## Task prompt
Check every line of the material below for "glue". Give the number of lines that have it, and only that.

## Recorded data
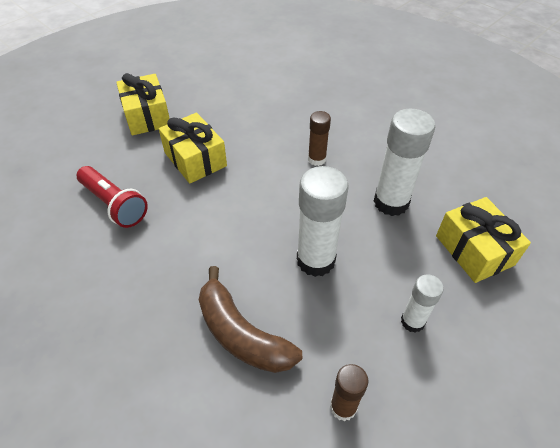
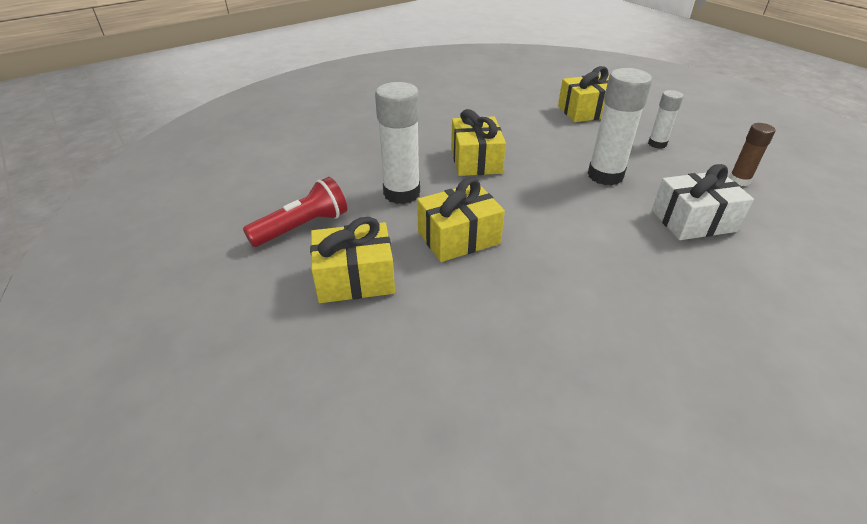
camera: 80 degrees left, 10 degrees down
(114, 205) = (532, 308): red flashlight -> red flashlight (303, 227)
(241, 334) = (693, 221): brown banana -> white gift
(317, 159) = (476, 160): brown glue stick -> yellow gift
(391, 202) = (537, 133): white glue stick -> white glue stick (401, 193)

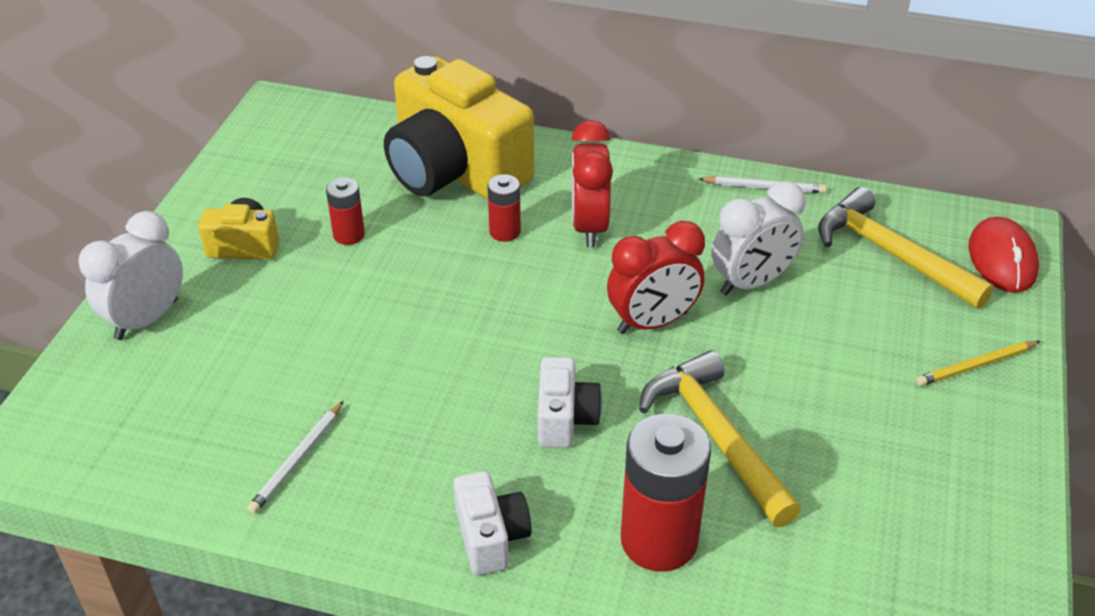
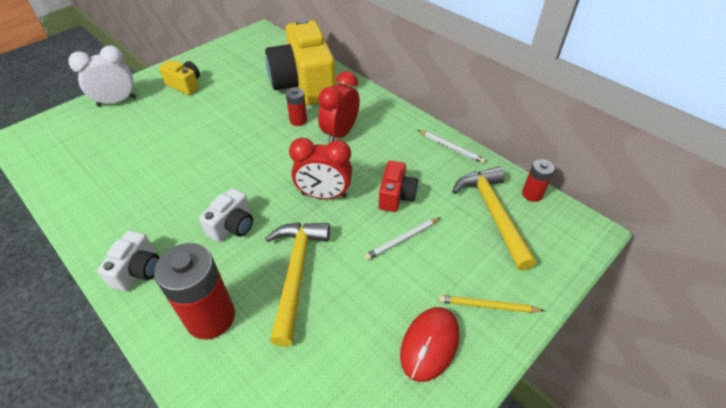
camera: 30 degrees right, 5 degrees up
(298, 460) = (103, 190): white pencil -> white pencil (402, 240)
(349, 235) = (230, 96): red battery -> red battery (532, 194)
(751, 283) = (396, 196): white clock -> red camera
(1002, 259) = (564, 246): red mouse -> red mouse (429, 344)

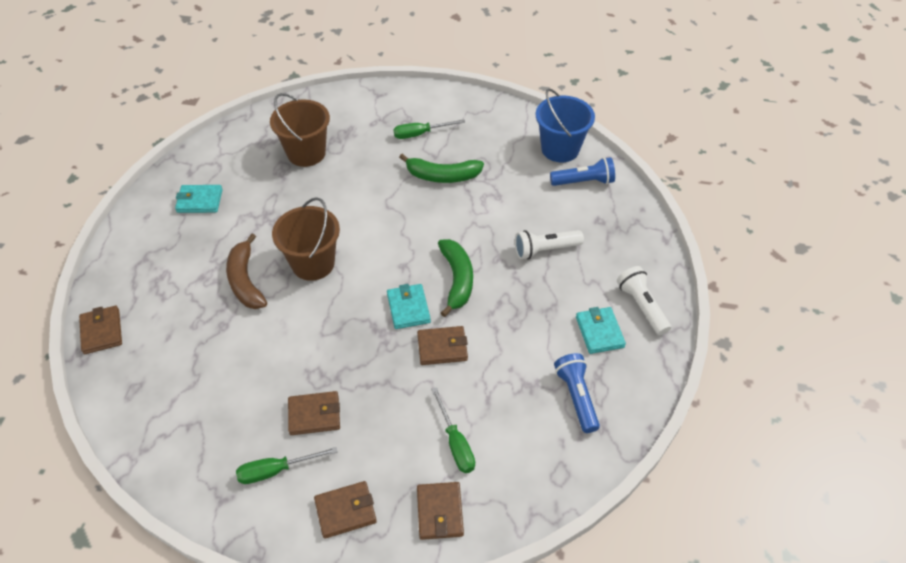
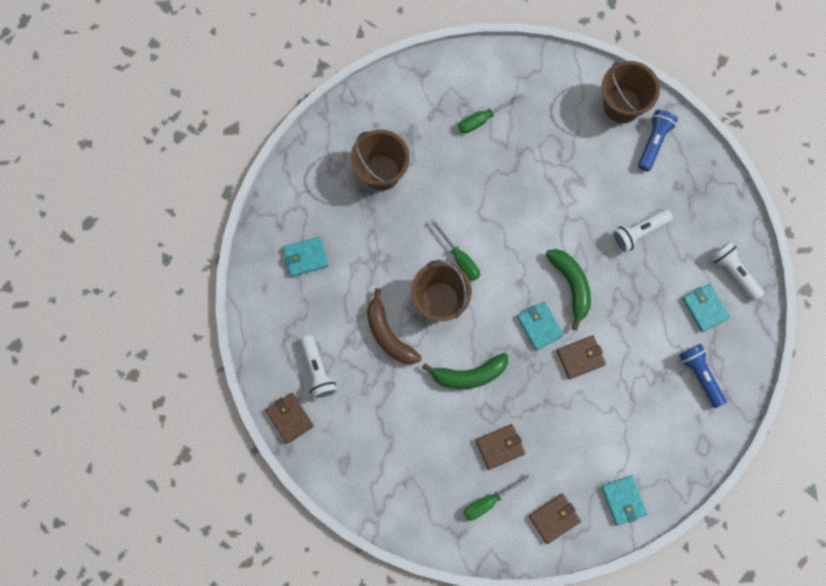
camera: 15 degrees left, 25 degrees up
(156, 296) = (317, 371): none -> white flashlight
(440, 512) = (623, 500): brown wallet -> turquoise wallet
(442, 176) = (521, 168): green banana -> green banana (469, 375)
(455, 443) = (617, 441): green screwdriver -> green screwdriver (459, 258)
(560, 149) = (622, 105): blue bucket -> brown bucket
(584, 182) = (654, 142): blue flashlight -> blue flashlight turned 45 degrees counterclockwise

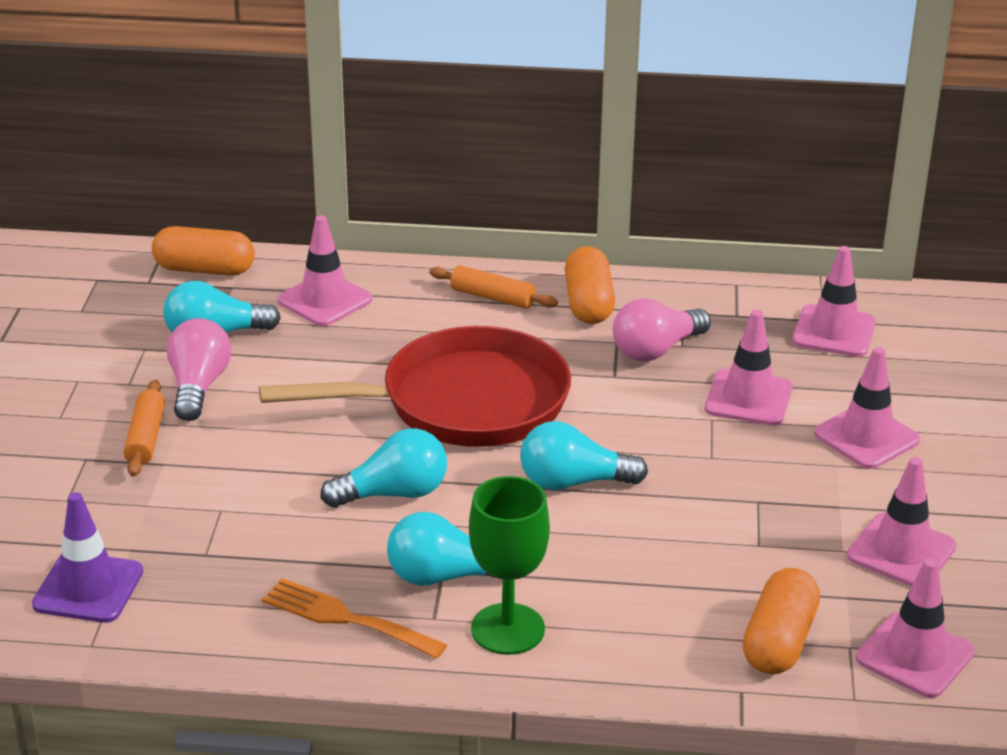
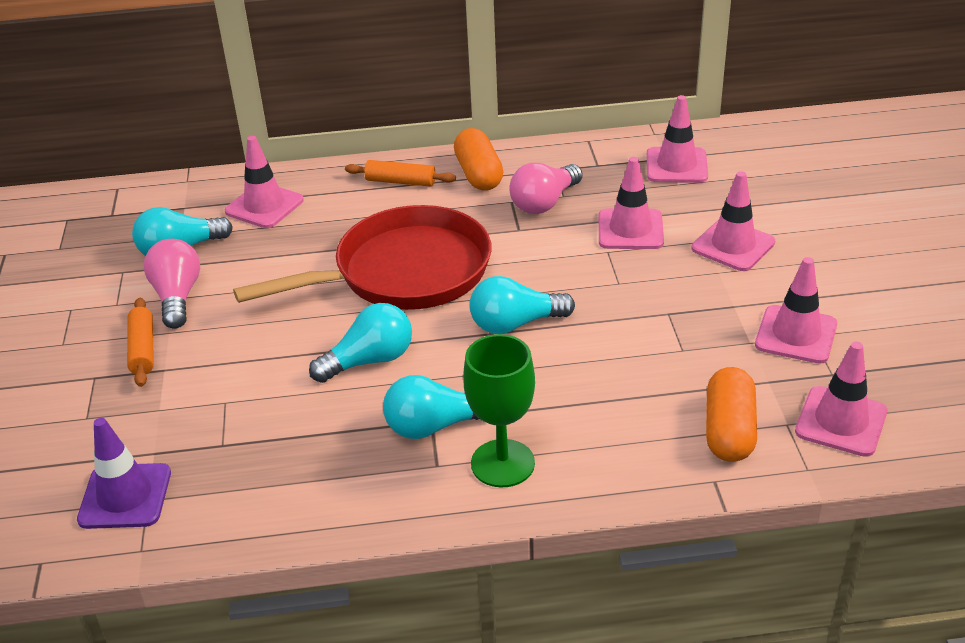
camera: 10 degrees left, 5 degrees up
(205, 269) = (157, 197): orange capsule -> none
(346, 618) = (361, 480): orange fork -> none

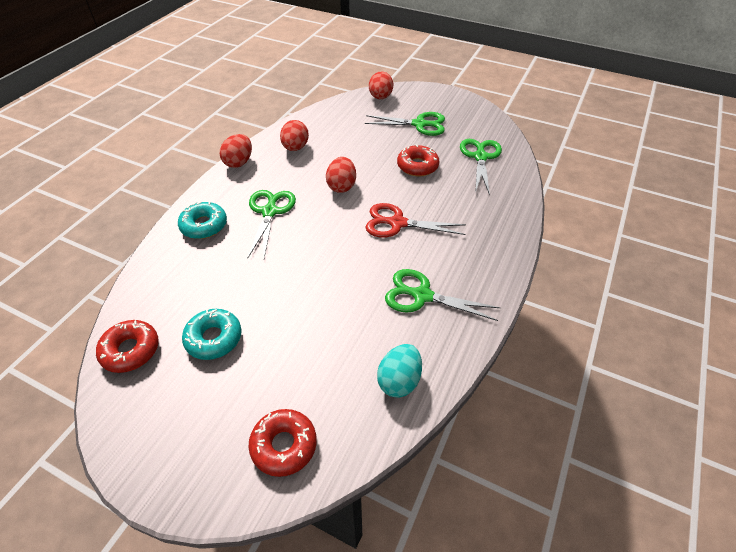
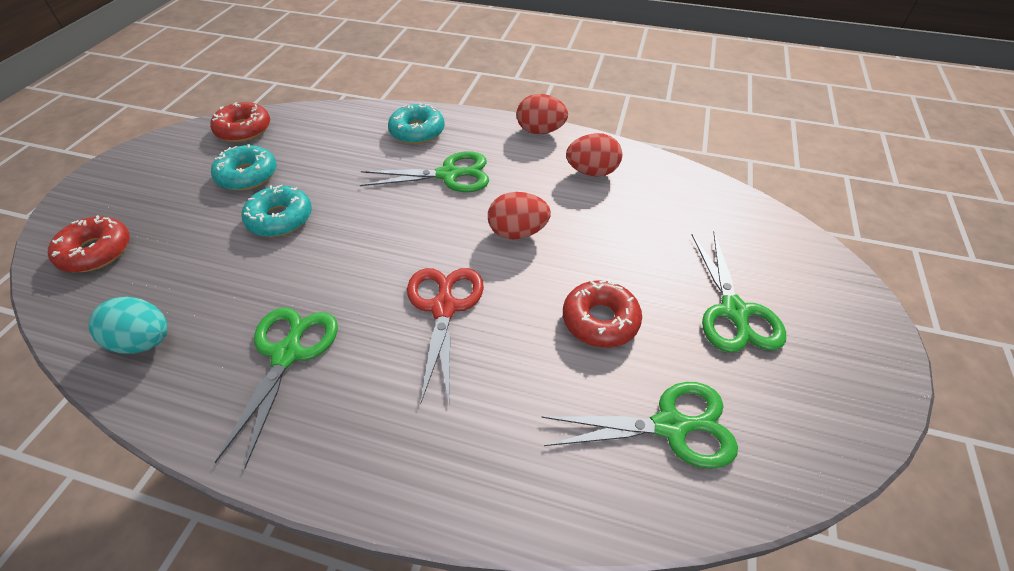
camera: 80 degrees right, 0 degrees up
(285, 309) = (280, 218): none -> turquoise donut
(380, 97) = (789, 245): red egg -> none

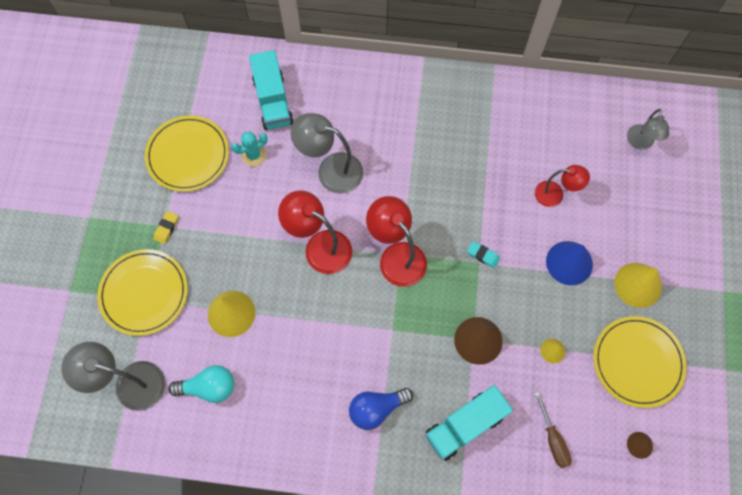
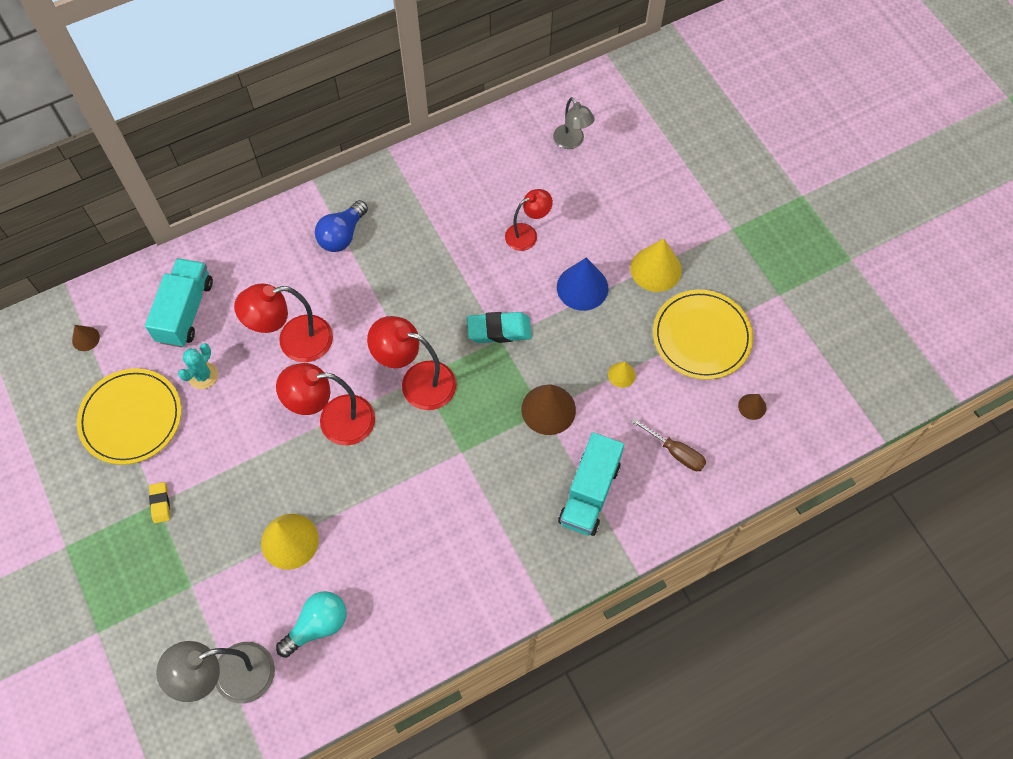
camera: 35 degrees left, 5 degrees down
(144, 293) = (182, 581): yellow plate -> none
(196, 80) = (85, 338): none -> brown cone
(273, 101) = (185, 311): turquoise truck -> turquoise truck turned 120 degrees counterclockwise
(330, 170) = (294, 342): grey lamp -> red lamp
(376, 408) = (497, 534): blue light bulb -> blue light bulb (342, 235)
(483, 255) = (499, 330): turquoise eraser -> turquoise eraser, size x1.73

## Your response
2